# Task statement
Please list every line in the records below that contains the word "major".
:: Records provided ::
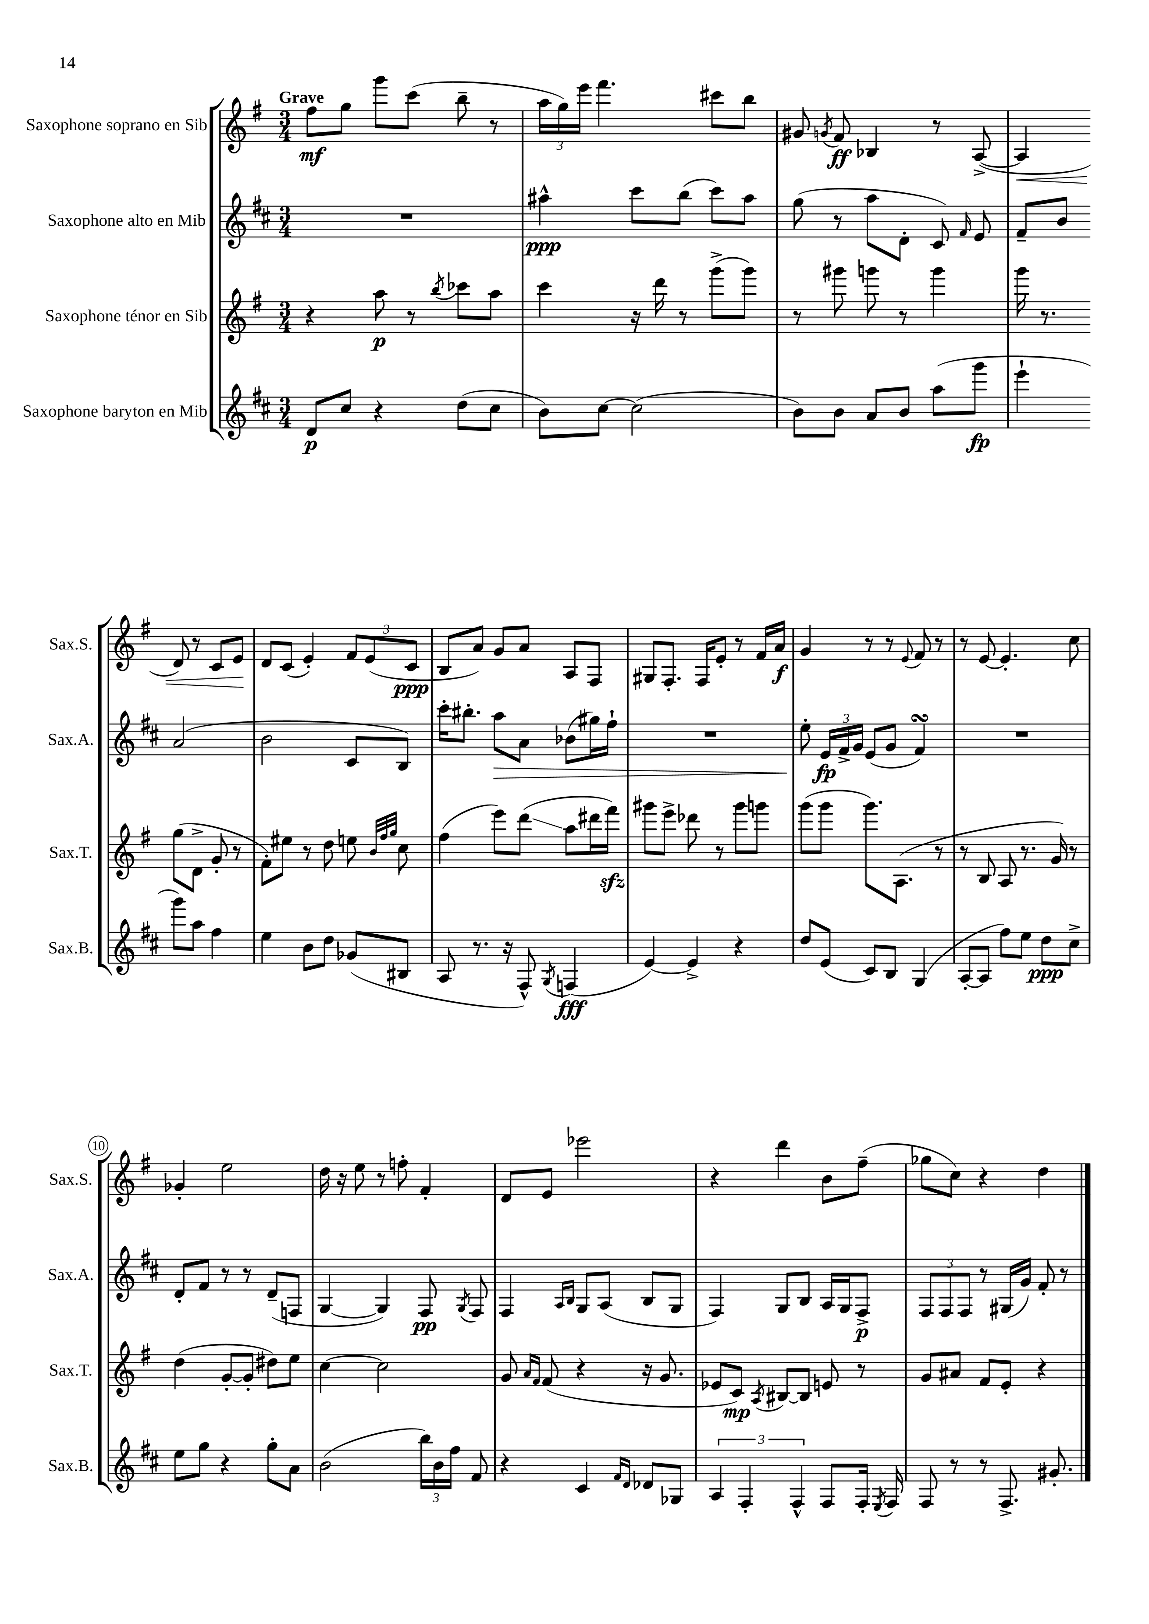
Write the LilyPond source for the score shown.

<<
\new StaffGroup <<
\new Staff = "s0" \with { instrumentName = "Saxophone soprano en Sib" shortInstrumentName = "Sax.S." } {
    \clef treble \key g \major \numericTimeSignature \time 3/4 \tempo "Grave"
    \autoBeamOff fis''8[\mf g''8] g'''8[ c'''8]( b''8-- r8 |
    \tuplet 3/2 { a''16[ g''16) e'''16] } fis'''4. cis'''8[ b''8] |
    gis'8 \acciaccatura { g'8 } fis'8\ff bes4 r8 a8~->( |
    a4\< d'8) r8 c'8[ e'8]\! |
    d'8[ c'8]( e'4-.) \tuplet 3/2 { fis'8[ e'8( c'8]\ppp } |
    b8[ a'8]) g'8[ a'8] a8[ fis8] |
    gis8[ fis8.]-. fis16[ e'8]-. r8 fis'16[ a'16]\f |
    g'4 r8 r8 \appoggiatura { e'8 } fis'8 r8 |
    r8 e'8~ e'4.-. c''8 |
    ges'4-. e''2 |
    d''16 r16 e''8 r8 f''8-. fis'4-. |
    d'8[ e'8] ees'''2 |
    r4 d'''4 b'8[ fis''8]--( |
    ges''8[ c''8]) r4 d''4 \bar "|." |
}
\new Staff = "s1" \with { instrumentName = "Saxophone alto en Mib" shortInstrumentName = "Sax.A." } {
    \clef treble \key d \major \numericTimeSignature \time 3/4
    \autoBeamOff R2. |
    ais''4-^\ppp cis'''8[ b''8]( cis'''8[) ais''8] |
    g''8( r8 a''8[ d'8]-. cis'8) \grace { fis'16 } e'8 |
    fis'8[-- b'8] a'2( |
    b'2 cis'8[ b8]) |
    cis'''16[-. bis''8.]-. a''8[\> a'8] bes'8[( gis''16) fis''16]-! |
    R2. |
    e''8-.\! \tuplet 3/2 { e'16[\fp fis'16-> g'16] } e'8[( g'8] fis'4\turn) |
    R2. |
    d'8[-. fis'8] r8 r8 d'8[--( f8] |
    g4~ g4) fis8\pp \acciaccatura { g8 } fis8 |
    fis4 \grace { a16[ b16] } g8[ a8]( b8[ g8] |
    fis4) g8[ b8] a16[ g16 fis8]->\p |
    \tuplet 3/2 { fis8[ fis8 fis8] } r8 gis16[( g'16]) fis'8-. r8 \bar "|." |
}
\new Staff = "s2" \with { instrumentName = "Saxophone ténor en Sib" shortInstrumentName = "Sax.T." } {
    \clef treble \key g \major \numericTimeSignature \time 3/4
    \autoBeamOff r4 a''8\p r8 \acciaccatura { b''8 } ces'''8[ a''8] |
    c'''4 r16 d'''16 r8 g'''8[->( g'''8]) |
    r8 gis'''8 g'''8 r8 g'''4 |
    g'''16 r8. g''8[( d'8]-> g'8-. r8 |
    fis'8[-.) eis''8] r8 d''8 e''8 \grace { b'32[ fis''32 g''32] } c''8 |
    fis''4( e'''8[) d'''8]\glissando( a''8[ dis'''16 fis'''16]\sfz) |
    gis'''8[ e'''8]-> des'''8 r8 gis'''8[ g'''8] |
    g'''8[( g'''8] g'''8.[) a8.]( r8 |
    r8 b8 a8 r8. g'16) r8 |
    d''4( g'8[~-. g'8]-. dis''8[) e''8] |
    c''4~ c''2 |
    g'8 \grace { a'16[ fis'16] } fis'8( r4 r16 g'8. |
    ees'8[ c'8]\mp) \acciaccatura { a8 } bis8[~ bis8] e'8 r8 |
    g'8[ ais'8] fis'8[ e'8]-. r4 \bar "|." |
}
\new Staff = "s3" \with { instrumentName = "Saxophone baryton en Mib" shortInstrumentName = "Sax.B." } {
    \clef treble \key d \major \numericTimeSignature \time 3/4
    \autoBeamOff d'8[\p cis''8] r4 d''8[( cis''8] |
    b'8[) cis''8]~ cis''2( |
    b'8[) b'8] a'8[ b'8] a''8[( g'''8]\fp |
    e'''4-! g'''8[) a''8] fis''4 |
    e''4 b'8[ d''8] ges'8[( bis8] |
    a8 r8. r16 fis8-^) \acciaccatura { g8 } f4\fff( |
    e'4~) e'4-> r4 |
    d''8[ e'8]( cis'8[) b8] g4( |
    a8[~-. a8] fis''8[) e''8] d''8[\ppp cis''8]-> |
    e''8[ g''8] r4 g''8[-. a'8] |
    b'2( \tuplet 3/2 { b''16[) b'16 fis''16] } fis'8 |
    r4 cis'4 \grace { fis'16[ d'16] } des'8[ ges8] |
    \tuplet 3/2 { a4 fis4-. fis4-^ } fis8[ fis16]-. \acciaccatura { e8 } fis16 |
    fis8 r8 r8 fis8.-> gis'8.-. \bar "|." |
}
>>
>>
\layout { \context { \Score \override BarNumber.stencil = #(make-stencil-circler 0.1 0.3 ly:text-interface::print) } }
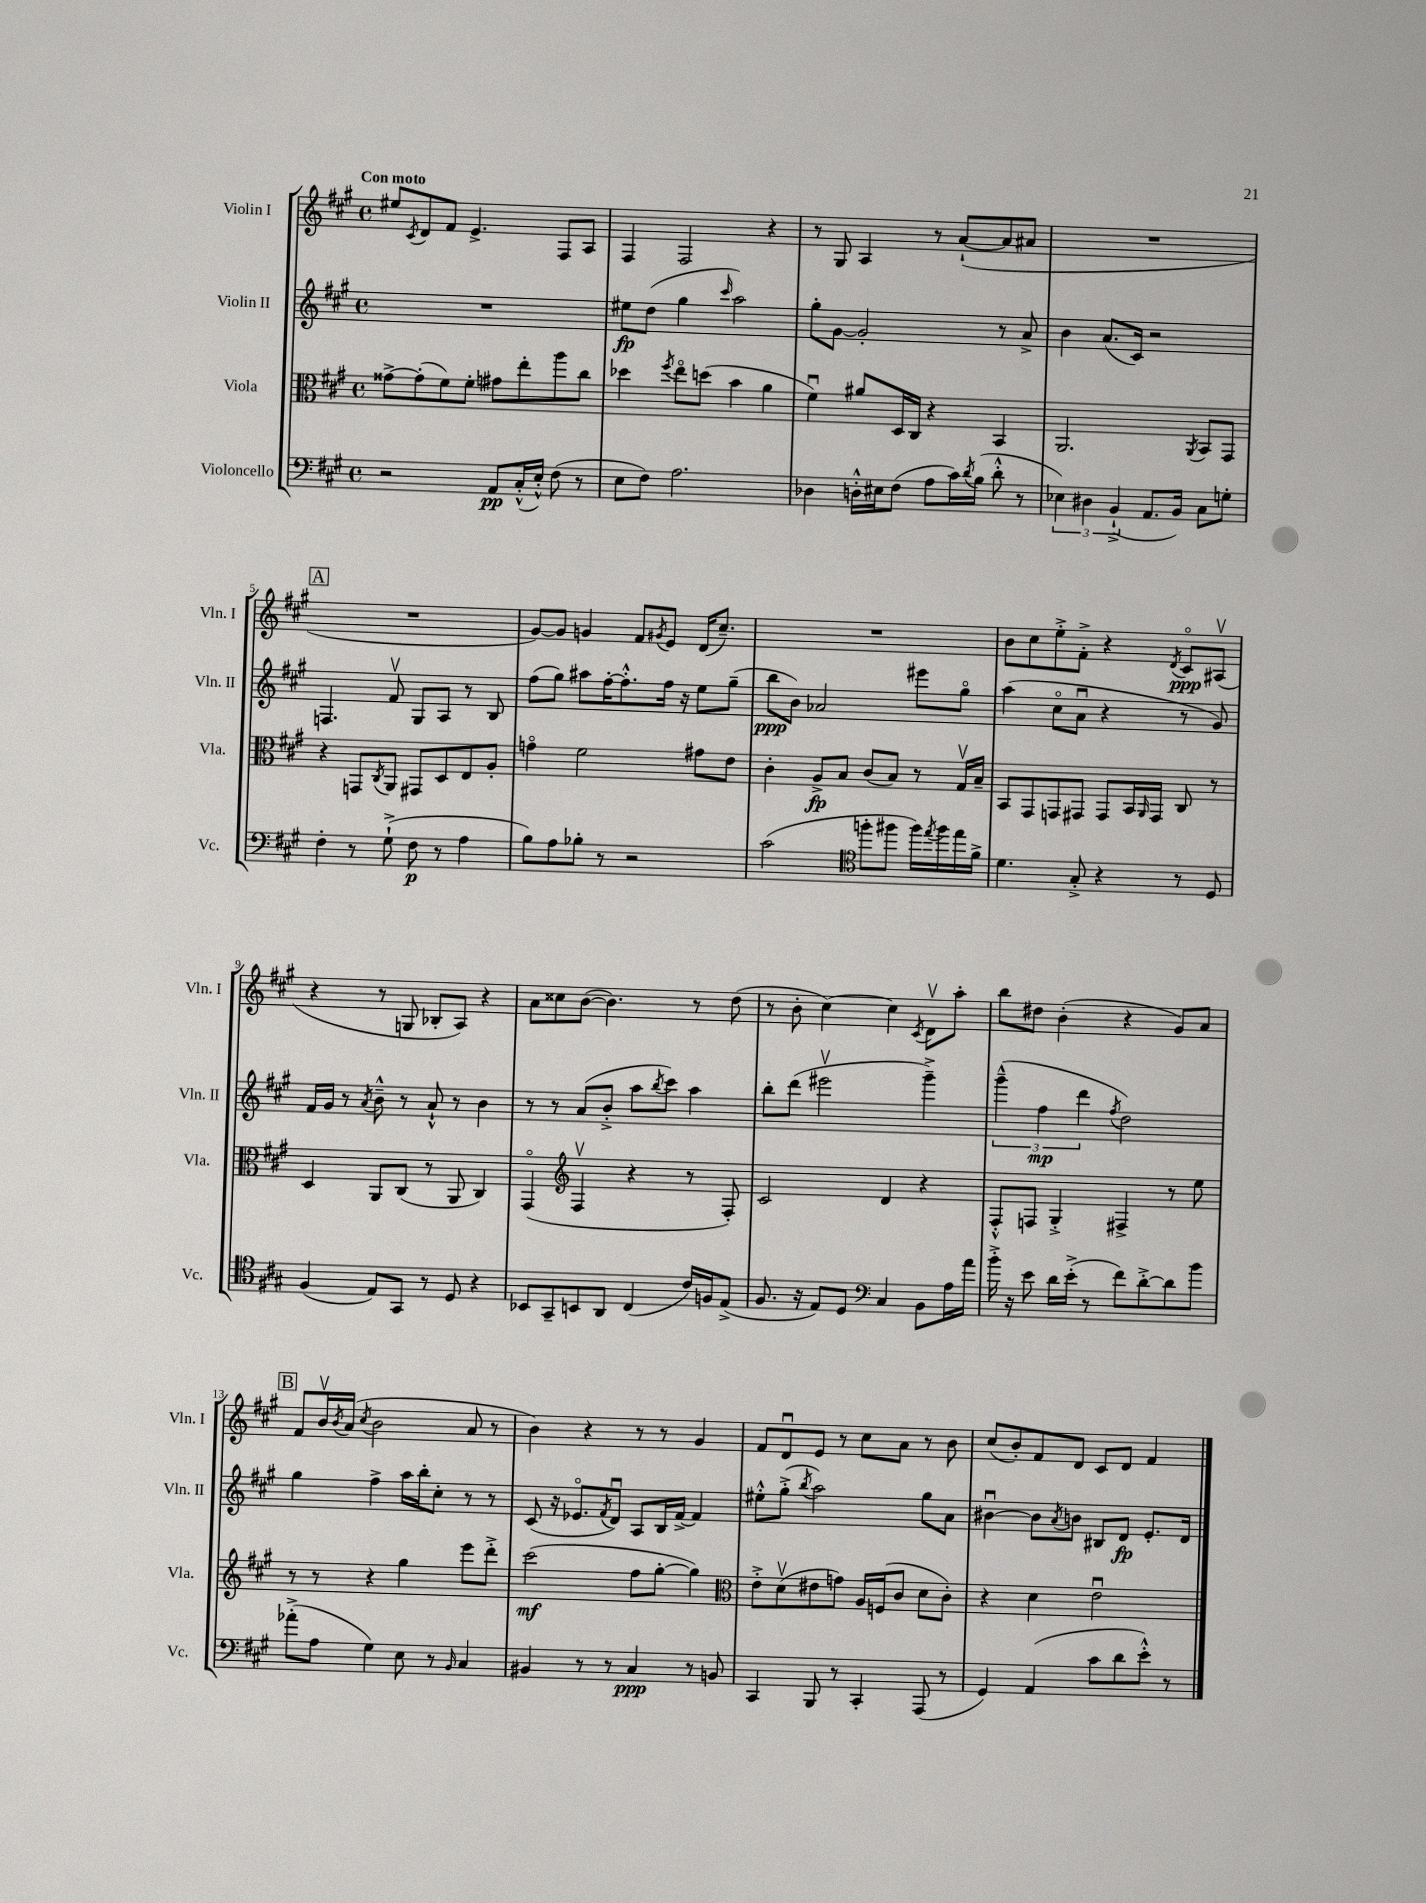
:::
# Solved exercise
    \clef treble \key g \major \numericTimeSignature \time 3/4 \tempo "Grave"
    \clef treble \key d \major \numericTimeSignature \time 3/4
    \clef treble \key g \major \numericTimeSignature \time 3/4
    \clef treble \key d \major \numericTimeSignature \time 3/4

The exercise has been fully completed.